§ **Task input**:
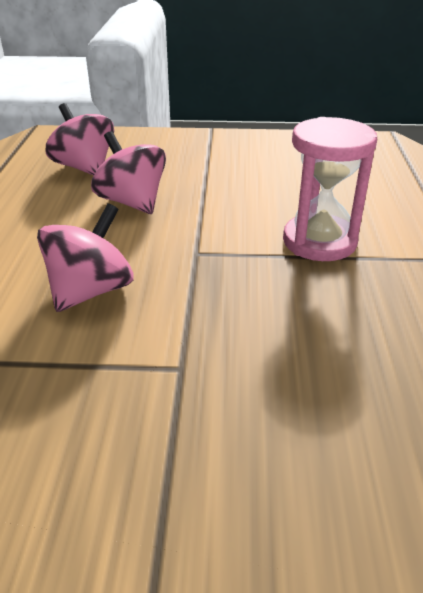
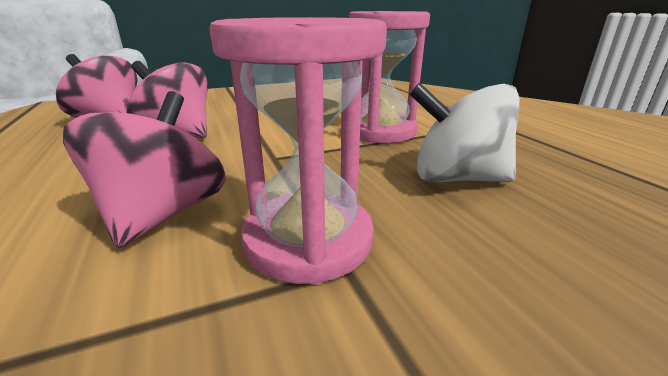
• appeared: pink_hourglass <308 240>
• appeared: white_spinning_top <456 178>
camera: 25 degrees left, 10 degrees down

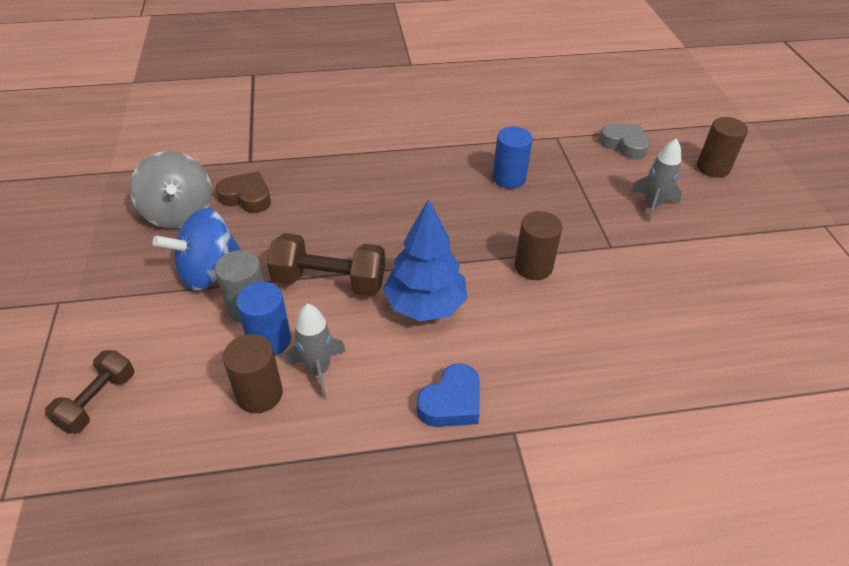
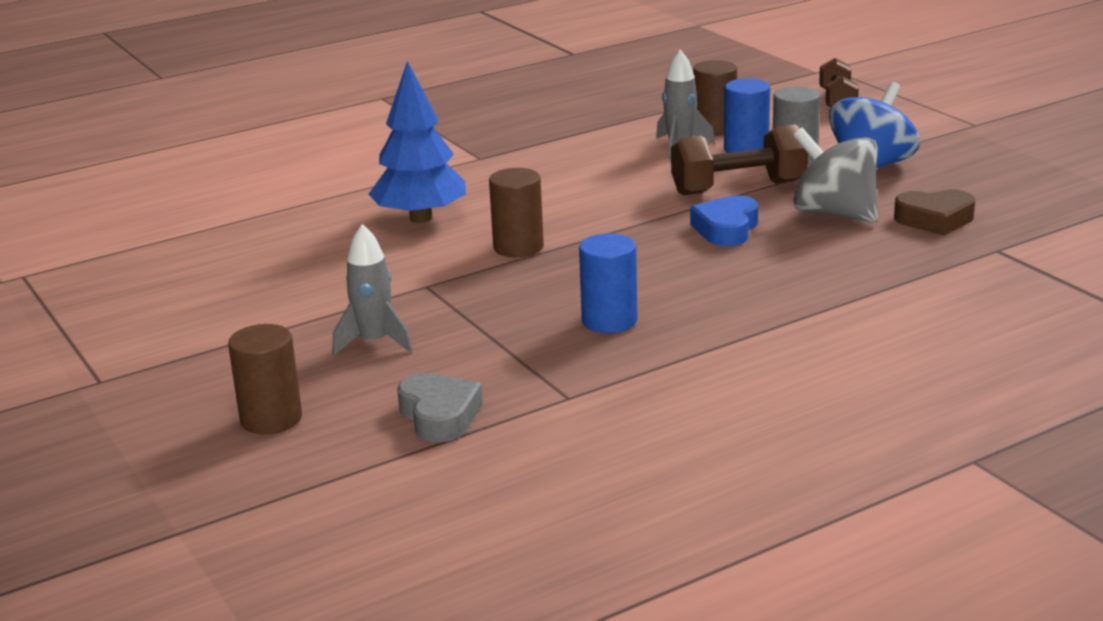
• relocated: grey_spinning_top <179 213> to <834 214>
• relocated: blue_tree <425 305> to <420 218>
• relocated: blue_heart <451 402> to <726 229>
• spun: grey_heart <624 145> = <439 416> 135 degrees counterclockwise
camera: 160 degrees right, 20 degrees down

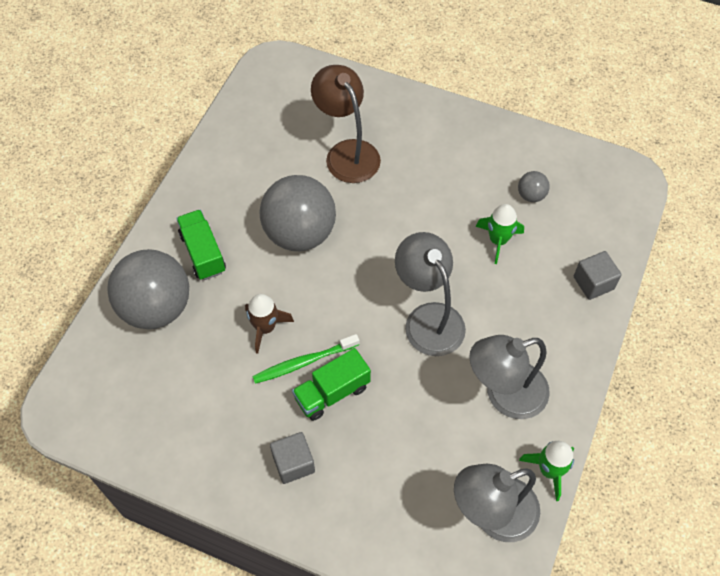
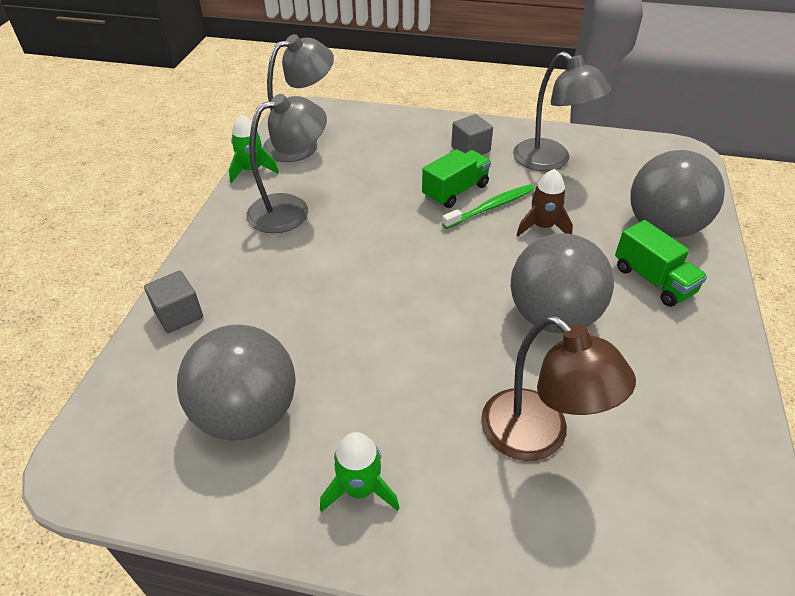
• relocated: grey_lamp <428 318> to <550 161>
• relocated: green_rocket <498 240> to <360 489>
• size: grey_ball <531 195> = <247 413> x2.34
camera: 170 degrees right, 15 degrees down

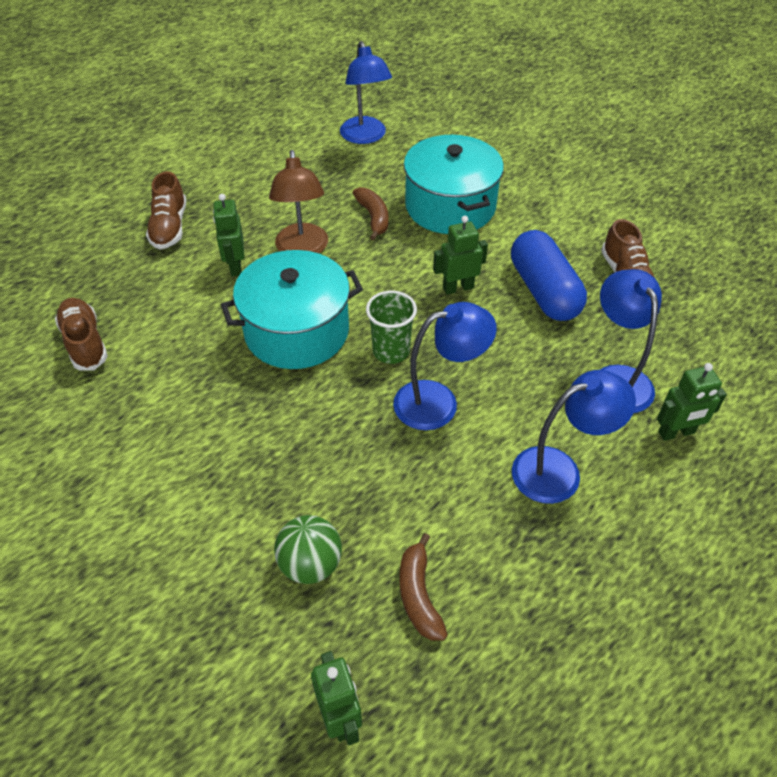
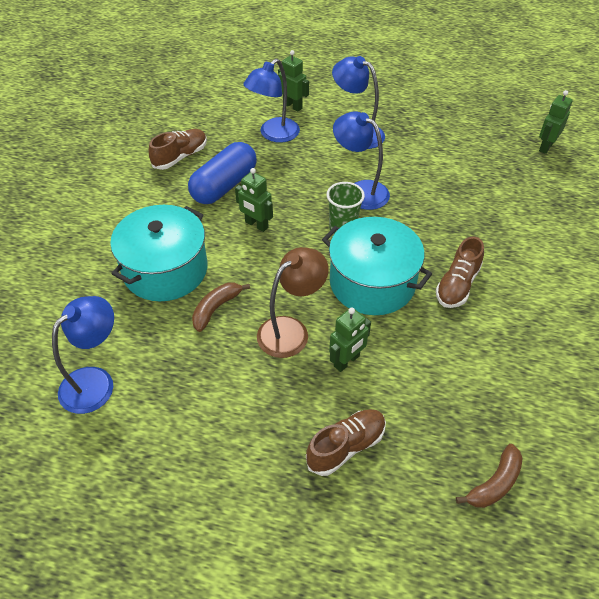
• relocated: brown_shoe <85 342> to <457 285>
• missing: green_ball <310 564>
• relocated: brown_banana <419 595> to <494 483>
camera: 125 degrees left, 0 degrees up

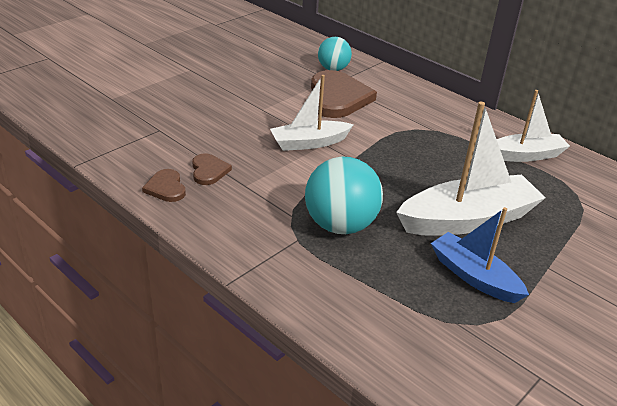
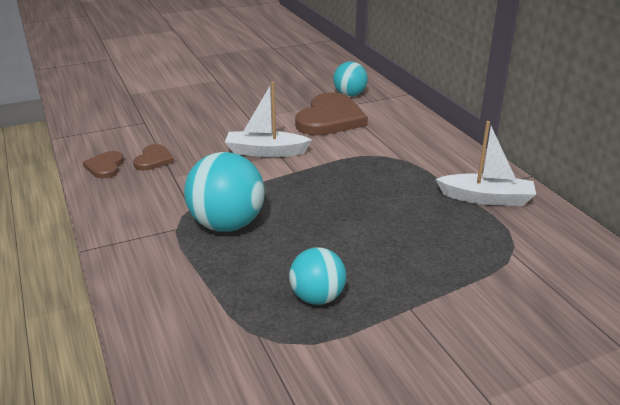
• missing: white_boat <468 219>
• exchanged: blue_boat <474 276> to turquoise_ball <317 297>
camera: 25 degrees right, 5 degrees down

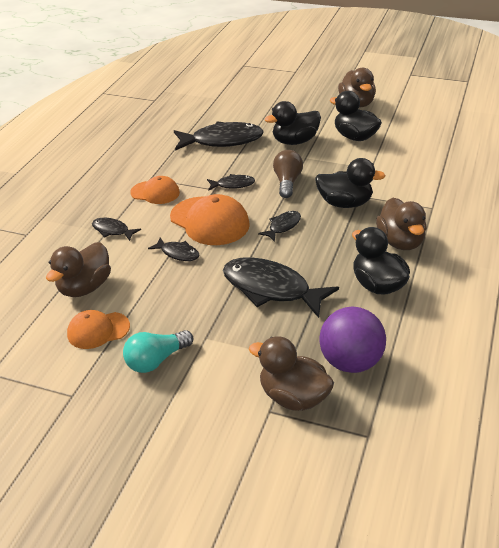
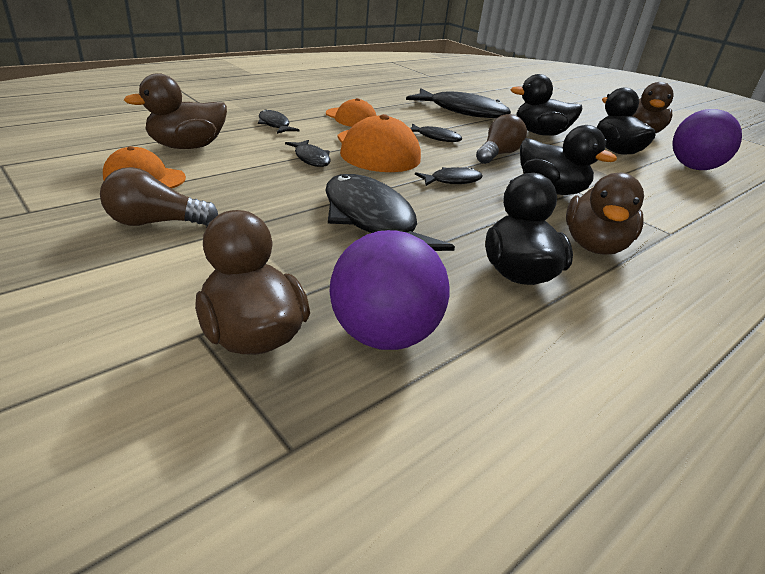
• colour: turquoise_light_bulb <156 360> to brown_light_bulb <156 222>
• appeared: purple_ball <693 167>
camera: 25 degrees right, 5 degrees down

§ **Problem requirements**:
Wherever the string "degrees" occurs in the data, copy the line that holds it.

§ **Task result**:
camera: 25 degrees left, 10 degrees down
• spun: grey_heart <624 145> = <439 416> 135 degrees counterclockwise
camera: 160 degrees right, 20 degrees down
camera: 170 degrees right, 15 degrees down
camera: 125 degrees left, 0 degrees up
camera: 25 degrees right, 5 degrees down
camera: 25 degrees right, 5 degrees down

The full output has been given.